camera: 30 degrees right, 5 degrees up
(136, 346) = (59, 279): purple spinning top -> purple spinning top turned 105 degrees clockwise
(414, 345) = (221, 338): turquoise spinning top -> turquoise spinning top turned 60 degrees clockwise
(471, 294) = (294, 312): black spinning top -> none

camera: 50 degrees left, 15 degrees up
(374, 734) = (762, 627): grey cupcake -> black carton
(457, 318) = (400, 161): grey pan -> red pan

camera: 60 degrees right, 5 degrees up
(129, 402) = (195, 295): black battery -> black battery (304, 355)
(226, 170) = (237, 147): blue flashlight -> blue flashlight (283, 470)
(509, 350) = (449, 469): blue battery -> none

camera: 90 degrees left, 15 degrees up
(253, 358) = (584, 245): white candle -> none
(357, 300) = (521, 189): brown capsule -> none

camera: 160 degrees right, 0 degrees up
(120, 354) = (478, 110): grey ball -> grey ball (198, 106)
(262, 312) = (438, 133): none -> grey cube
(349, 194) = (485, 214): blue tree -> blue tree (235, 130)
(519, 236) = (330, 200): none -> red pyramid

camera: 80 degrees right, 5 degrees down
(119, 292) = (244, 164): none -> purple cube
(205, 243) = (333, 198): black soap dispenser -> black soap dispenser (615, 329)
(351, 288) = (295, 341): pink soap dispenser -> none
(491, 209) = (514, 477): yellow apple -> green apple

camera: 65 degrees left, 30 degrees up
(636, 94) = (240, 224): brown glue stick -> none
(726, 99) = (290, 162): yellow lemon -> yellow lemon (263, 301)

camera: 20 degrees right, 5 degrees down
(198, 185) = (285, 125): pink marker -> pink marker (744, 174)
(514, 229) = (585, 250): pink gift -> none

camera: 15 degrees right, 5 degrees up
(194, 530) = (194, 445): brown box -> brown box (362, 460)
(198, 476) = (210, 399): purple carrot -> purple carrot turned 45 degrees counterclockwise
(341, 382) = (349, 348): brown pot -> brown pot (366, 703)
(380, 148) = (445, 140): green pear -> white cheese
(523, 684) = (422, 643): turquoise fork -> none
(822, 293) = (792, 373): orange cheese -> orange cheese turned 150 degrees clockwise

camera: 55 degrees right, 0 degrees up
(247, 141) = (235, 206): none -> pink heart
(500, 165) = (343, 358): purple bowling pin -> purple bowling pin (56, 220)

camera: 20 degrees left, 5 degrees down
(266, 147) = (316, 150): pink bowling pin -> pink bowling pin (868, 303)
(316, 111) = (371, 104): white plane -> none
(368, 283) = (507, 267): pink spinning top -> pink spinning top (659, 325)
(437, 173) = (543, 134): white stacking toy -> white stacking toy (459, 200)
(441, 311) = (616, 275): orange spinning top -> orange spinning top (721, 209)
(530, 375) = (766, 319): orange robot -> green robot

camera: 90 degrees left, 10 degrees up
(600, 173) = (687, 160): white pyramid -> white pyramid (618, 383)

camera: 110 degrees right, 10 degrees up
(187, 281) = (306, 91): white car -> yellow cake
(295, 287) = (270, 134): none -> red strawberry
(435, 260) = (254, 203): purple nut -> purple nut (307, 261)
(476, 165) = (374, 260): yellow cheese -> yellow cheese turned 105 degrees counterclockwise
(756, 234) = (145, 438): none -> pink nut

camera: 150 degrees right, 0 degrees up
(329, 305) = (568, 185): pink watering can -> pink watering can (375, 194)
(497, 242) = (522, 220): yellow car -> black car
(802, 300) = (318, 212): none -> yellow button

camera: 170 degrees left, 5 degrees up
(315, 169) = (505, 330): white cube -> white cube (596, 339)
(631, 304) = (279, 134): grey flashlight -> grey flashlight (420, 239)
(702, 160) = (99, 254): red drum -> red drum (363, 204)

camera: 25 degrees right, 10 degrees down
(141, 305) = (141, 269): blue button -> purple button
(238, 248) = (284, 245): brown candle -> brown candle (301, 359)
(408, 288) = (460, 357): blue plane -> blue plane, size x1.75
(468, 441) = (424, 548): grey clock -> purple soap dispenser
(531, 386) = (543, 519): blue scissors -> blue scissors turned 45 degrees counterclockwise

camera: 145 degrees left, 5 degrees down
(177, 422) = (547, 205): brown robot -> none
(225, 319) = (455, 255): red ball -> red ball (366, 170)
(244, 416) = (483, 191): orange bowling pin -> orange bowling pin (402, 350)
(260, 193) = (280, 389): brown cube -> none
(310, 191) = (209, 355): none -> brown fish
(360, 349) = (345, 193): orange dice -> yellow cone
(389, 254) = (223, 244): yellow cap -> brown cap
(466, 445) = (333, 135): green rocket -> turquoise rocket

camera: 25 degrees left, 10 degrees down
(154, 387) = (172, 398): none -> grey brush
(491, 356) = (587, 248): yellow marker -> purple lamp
-*-*-
PROBLEM DETAILS: Each entry needs to be written out again, exactly as given.

TASK OUTPUT:
camera: 30 degrees right, 5 degrees up
(136, 346) = (59, 279): purple spinning top -> purple spinning top turned 105 degrees clockwise
(414, 345) = (221, 338): turquoise spinning top -> turquoise spinning top turned 60 degrees clockwise
(471, 294) = (294, 312): black spinning top -> none

camera: 50 degrees left, 15 degrees up
(374, 734) = (762, 627): grey cupcake -> black carton
(457, 318) = (400, 161): grey pan -> red pan

camera: 60 degrees right, 5 degrees up
(129, 402) = (195, 295): black battery -> black battery (304, 355)
(226, 170) = (237, 147): blue flashlight -> blue flashlight (283, 470)
(509, 350) = (449, 469): blue battery -> none

camera: 90 degrees left, 15 degrees up
(253, 358) = (584, 245): white candle -> none
(357, 300) = (521, 189): brown capsule -> none

camera: 160 degrees right, 0 degrees up
(120, 354) = (478, 110): grey ball -> grey ball (198, 106)
(262, 312) = (438, 133): none -> grey cube
(349, 194) = (485, 214): blue tree -> blue tree (235, 130)
(519, 236) = (330, 200): none -> red pyramid

camera: 80 degrees right, 5 degrees down
(119, 292) = (244, 164): none -> purple cube
(205, 243) = (333, 198): black soap dispenser -> black soap dispenser (615, 329)
(351, 288) = (295, 341): pink soap dispenser -> none
(491, 209) = (514, 477): yellow apple -> green apple

camera: 65 degrees left, 30 degrees up
(636, 94) = (240, 224): brown glue stick -> none
(726, 99) = (290, 162): yellow lemon -> yellow lemon (263, 301)

camera: 20 degrees right, 5 degrees down
(198, 185) = (285, 125): pink marker -> pink marker (744, 174)
(514, 229) = (585, 250): pink gift -> none

camera: 15 degrees right, 5 degrees up
(194, 530) = (194, 445): brown box -> brown box (362, 460)
(198, 476) = (210, 399): purple carrot -> purple carrot turned 45 degrees counterclockwise
(341, 382) = (349, 348): brown pot -> brown pot (366, 703)
(380, 148) = (445, 140): green pear -> white cheese
(523, 684) = (422, 643): turquoise fork -> none
(822, 293) = (792, 373): orange cheese -> orange cheese turned 150 degrees clockwise

camera: 55 degrees right, 0 degrees up
(247, 141) = (235, 206): none -> pink heart
(500, 165) = (343, 358): purple bowling pin -> purple bowling pin (56, 220)

camera: 20 degrees left, 5 degrees down
(266, 147) = (316, 150): pink bowling pin -> pink bowling pin (868, 303)
(316, 111) = (371, 104): white plane -> none
(368, 283) = (507, 267): pink spinning top -> pink spinning top (659, 325)
(437, 173) = (543, 134): white stacking toy -> white stacking toy (459, 200)
(441, 311) = (616, 275): orange spinning top -> orange spinning top (721, 209)
(530, 375) = (766, 319): orange robot -> green robot

camera: 90 degrees left, 10 degrees up
(600, 173) = (687, 160): white pyramid -> white pyramid (618, 383)

camera: 110 degrees right, 10 degrees up
(187, 281) = (306, 91): white car -> yellow cake
(295, 287) = (270, 134): none -> red strawberry
(435, 260) = (254, 203): purple nut -> purple nut (307, 261)
(476, 165) = (374, 260): yellow cheese -> yellow cheese turned 105 degrees counterclockwise
(756, 234) = (145, 438): none -> pink nut

camera: 150 degrees right, 0 degrees up
(329, 305) = (568, 185): pink watering can -> pink watering can (375, 194)
(497, 242) = (522, 220): yellow car -> black car
(802, 300) = (318, 212): none -> yellow button

camera: 170 degrees left, 5 degrees up
(315, 169) = (505, 330): white cube -> white cube (596, 339)
(631, 304) = (279, 134): grey flashlight -> grey flashlight (420, 239)
(702, 160) = (99, 254): red drum -> red drum (363, 204)

camera: 25 degrees right, 10 degrees down
(141, 305) = (141, 269): blue button -> purple button
(238, 248) = (284, 245): brown candle -> brown candle (301, 359)
(408, 288) = (460, 357): blue plane -> blue plane, size x1.75
(468, 441) = (424, 548): grey clock -> purple soap dispenser
(531, 386) = (543, 519): blue scissors -> blue scissors turned 45 degrees counterclockwise

camera: 145 degrees left, 5 degrees down
(177, 422) = (547, 205): brown robot -> none
(225, 319) = (455, 255): red ball -> red ball (366, 170)
(244, 416) = (483, 191): orange bowling pin -> orange bowling pin (402, 350)
(260, 193) = (280, 389): brown cube -> none
(310, 191) = (209, 355): none -> brown fish
(360, 349) = (345, 193): orange dice -> yellow cone
(389, 254) = (223, 244): yellow cap -> brown cap
(466, 445) = (333, 135): green rocket -> turquoise rocket

camera: 25 degrees left, 10 degrees down
(154, 387) = (172, 398): none -> grey brush
(491, 356) = (587, 248): yellow marker -> purple lamp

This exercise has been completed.